_WHAT IS BEING ASKED_: Return all lines from the listing below in which the string "brick" occurs.

_PROVIDED DATA_:
::::::

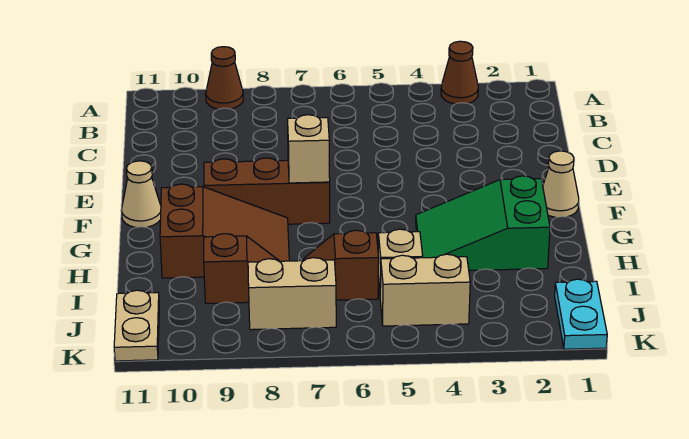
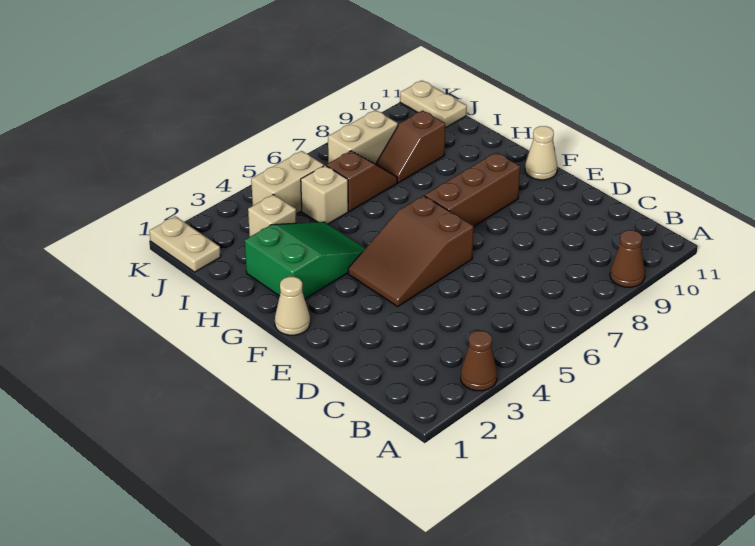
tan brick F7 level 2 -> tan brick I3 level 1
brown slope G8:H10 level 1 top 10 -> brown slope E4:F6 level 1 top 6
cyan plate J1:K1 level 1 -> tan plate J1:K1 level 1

::::::

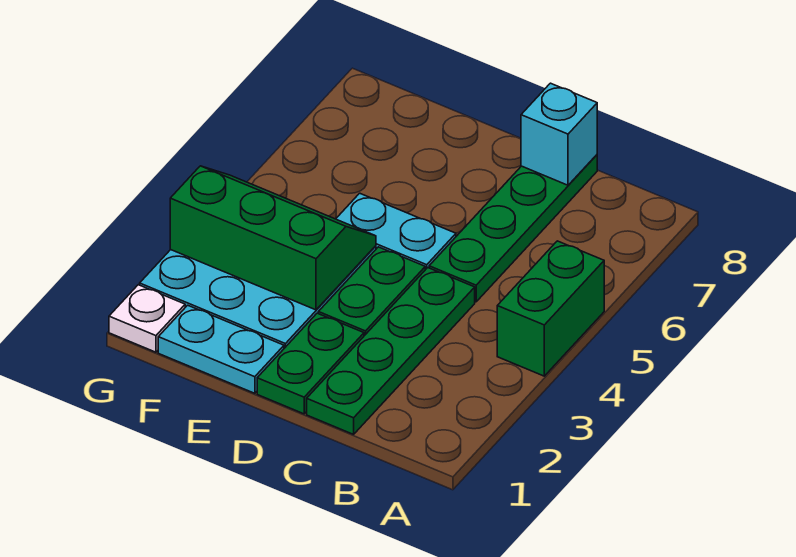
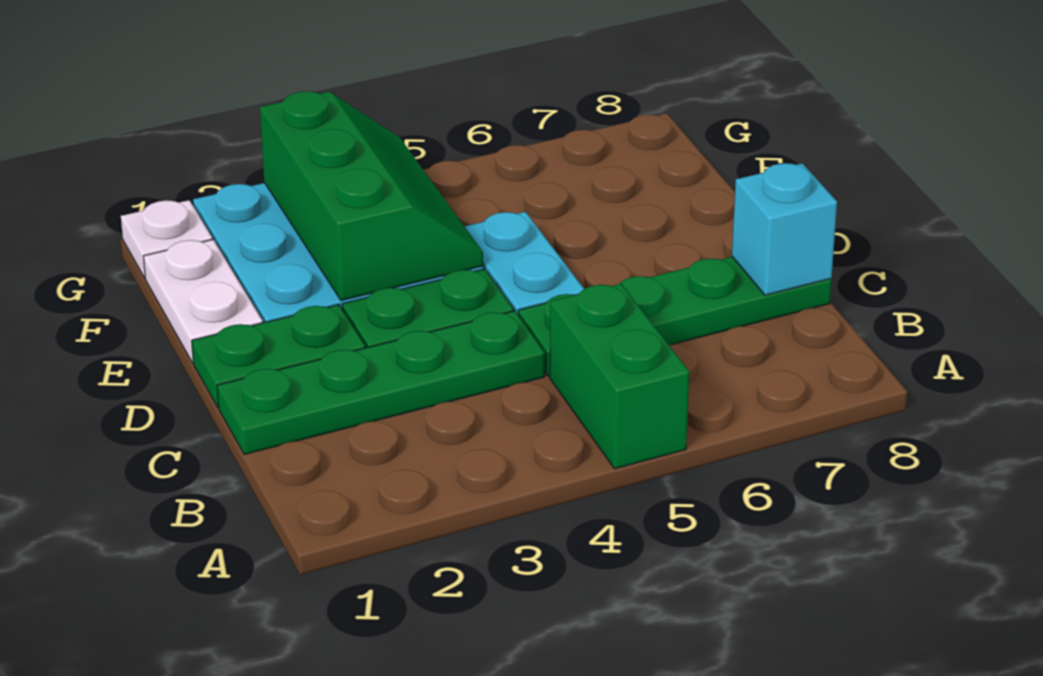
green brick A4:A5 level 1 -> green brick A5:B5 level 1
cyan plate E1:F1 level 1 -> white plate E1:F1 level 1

::::::

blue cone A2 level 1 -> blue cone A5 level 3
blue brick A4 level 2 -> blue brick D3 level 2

::::::

_ANSWER BELOW_:
tan brick F7 level 2 -> tan brick I3 level 1
green brick A4:A5 level 1 -> green brick A5:B5 level 1
blue brick A4 level 2 -> blue brick D3 level 2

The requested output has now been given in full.